_ASSIGNMENT_.
The records below are to be output exactly, except for their pictures.

(Stored records)

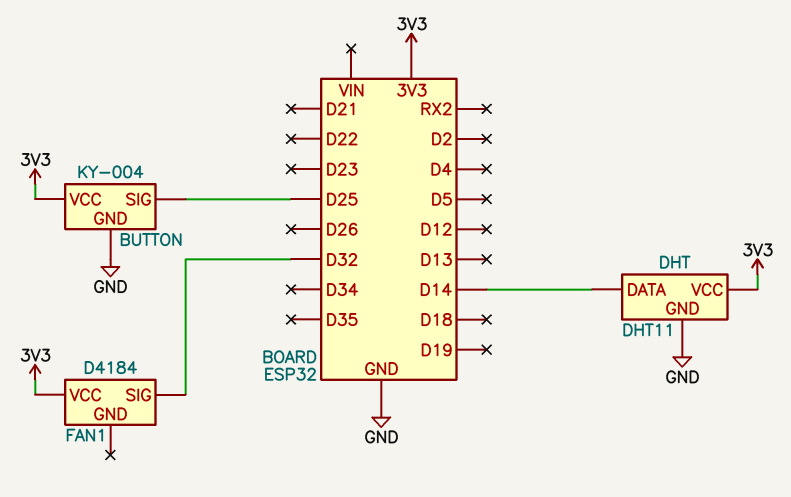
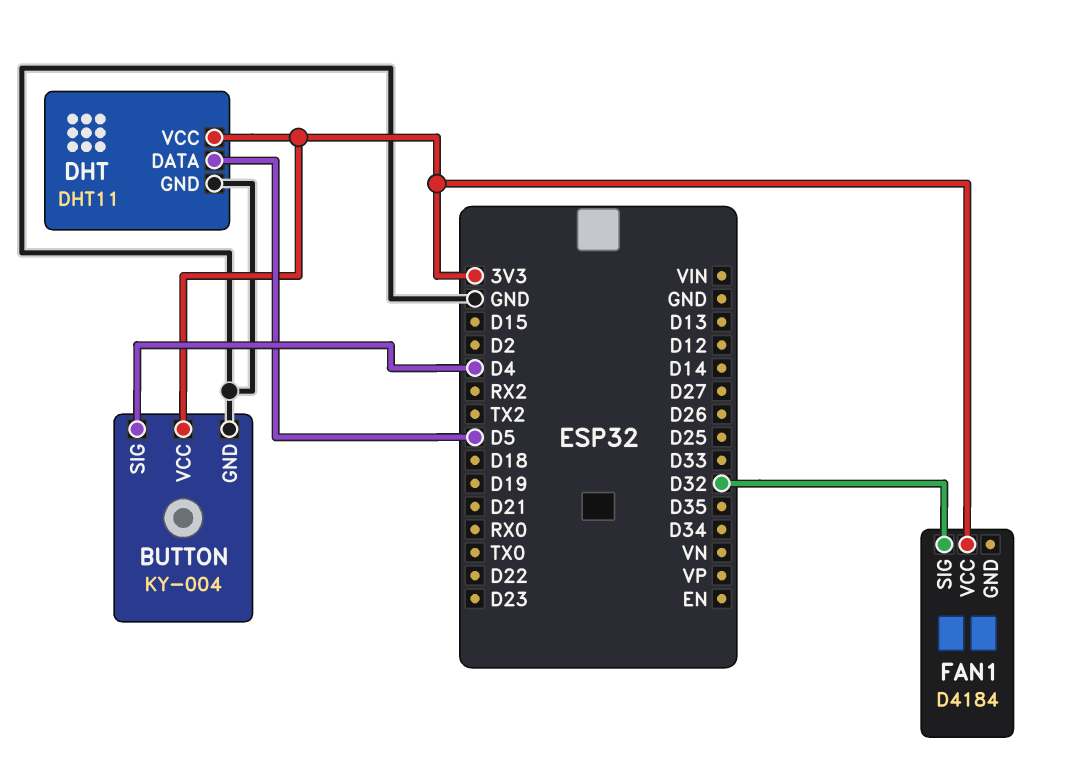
BUTTON pin SIG: D25 -> D4
DHT pin DATA: D14 -> D5

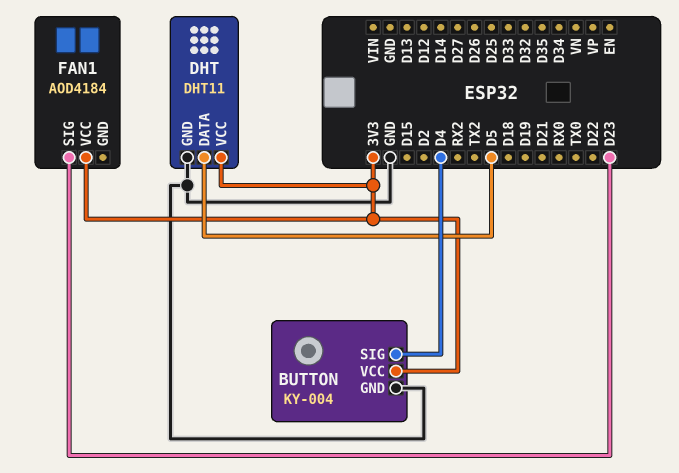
FAN1: D4184 -> AOD4184
FAN1 pin SIG: D32 -> D23

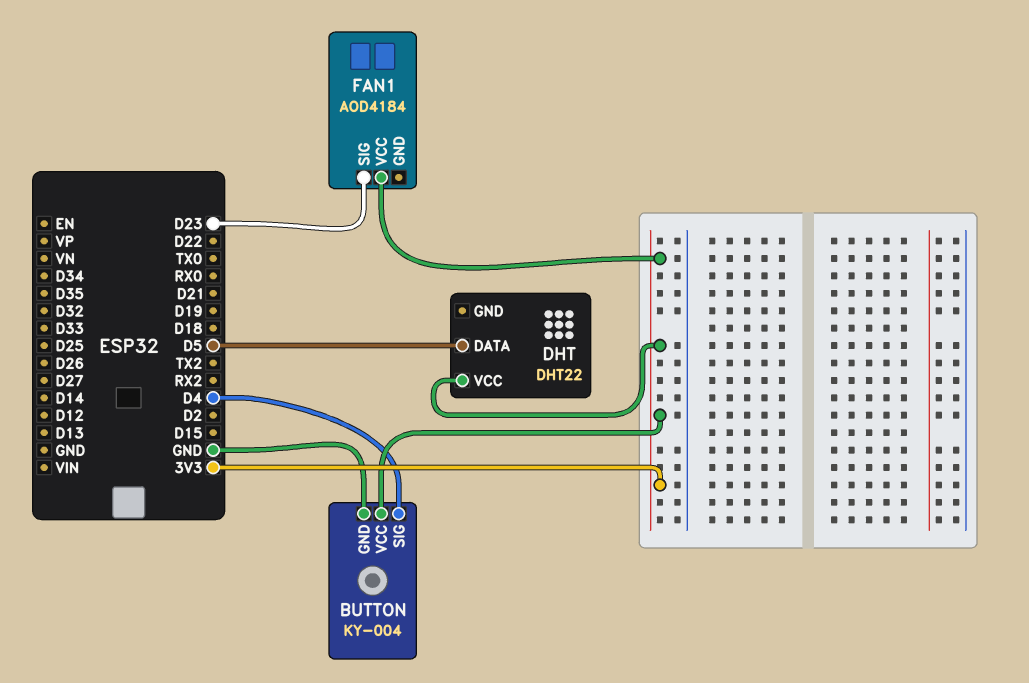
DHT: DHT11 -> DHT22
DHT pin GND: GND -> none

_EXERCISE SOLUTION_.
BUTTON pin SIG: D25 -> D4
DHT pin DATA: D14 -> D5

FAN1: D4184 -> AOD4184
FAN1 pin SIG: D32 -> D23

DHT: DHT11 -> DHT22
DHT pin GND: GND -> none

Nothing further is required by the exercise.